*Prompt*. Skip the pictures. Return exactly the lines from the one containing "turquoise vase [377,149,467,246]" through the end of the entries below.

^^^^^^^^

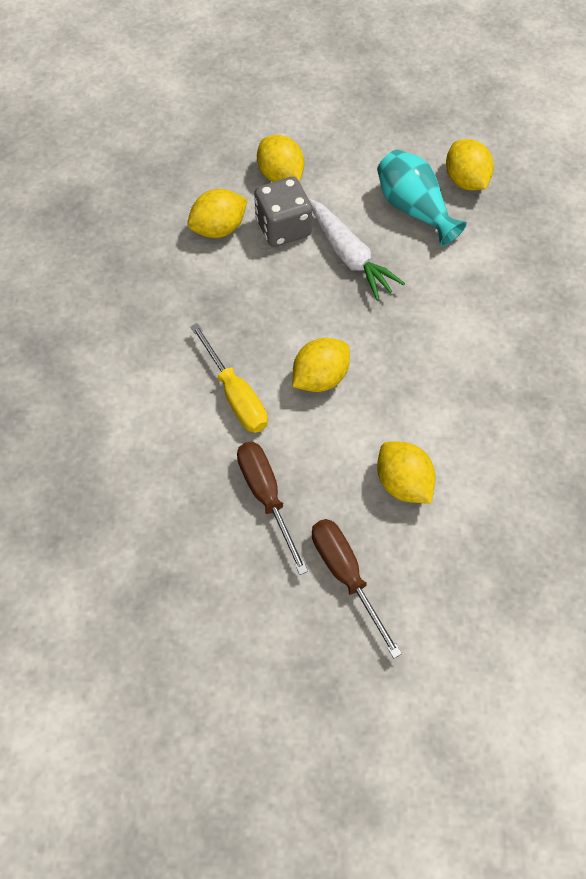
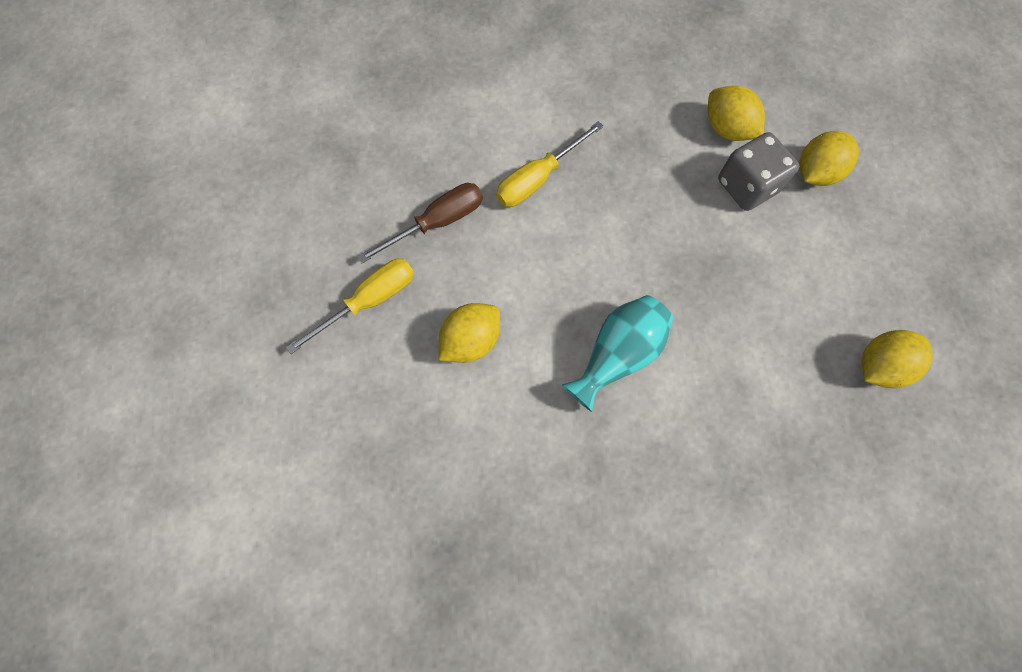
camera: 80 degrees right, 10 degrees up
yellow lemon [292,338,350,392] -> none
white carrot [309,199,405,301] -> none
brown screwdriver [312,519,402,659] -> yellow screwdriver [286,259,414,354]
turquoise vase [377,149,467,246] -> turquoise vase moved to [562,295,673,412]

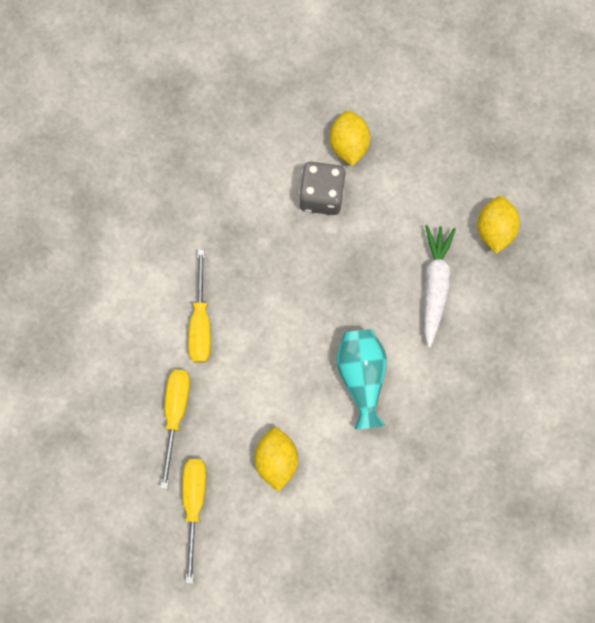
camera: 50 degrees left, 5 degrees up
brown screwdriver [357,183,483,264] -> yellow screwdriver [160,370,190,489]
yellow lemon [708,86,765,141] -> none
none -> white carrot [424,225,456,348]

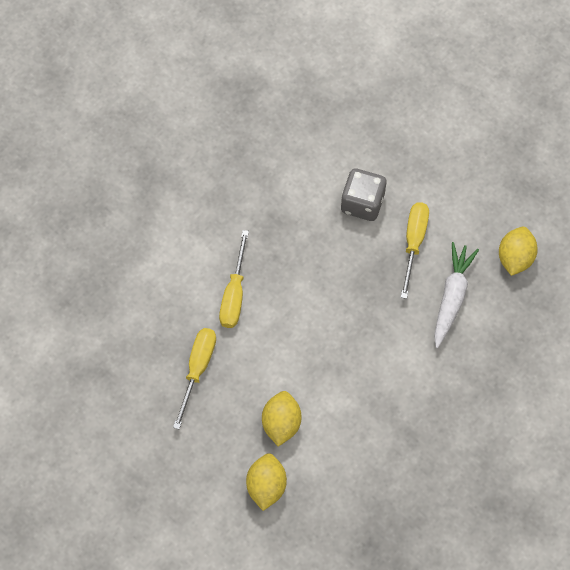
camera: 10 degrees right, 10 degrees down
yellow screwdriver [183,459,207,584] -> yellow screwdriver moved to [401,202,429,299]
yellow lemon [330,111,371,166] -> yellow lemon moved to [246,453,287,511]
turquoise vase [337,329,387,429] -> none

^^^^^^^^

*Solution for this problem*.
turquoise vase [377,149,467,246] -> turquoise vase moved to [562,295,673,412]

camera: 50 degrees left, 5 degrees up
brown screwdriver [357,183,483,264] -> yellow screwdriver [160,370,190,489]
yellow lemon [708,86,765,141] -> none
none -> white carrot [424,225,456,348]

camera: 10 degrees right, 10 degrees down
yellow screwdriver [183,459,207,584] -> yellow screwdriver moved to [401,202,429,299]
yellow lemon [330,111,371,166] -> yellow lemon moved to [246,453,287,511]
turquoise vase [337,329,387,429] -> none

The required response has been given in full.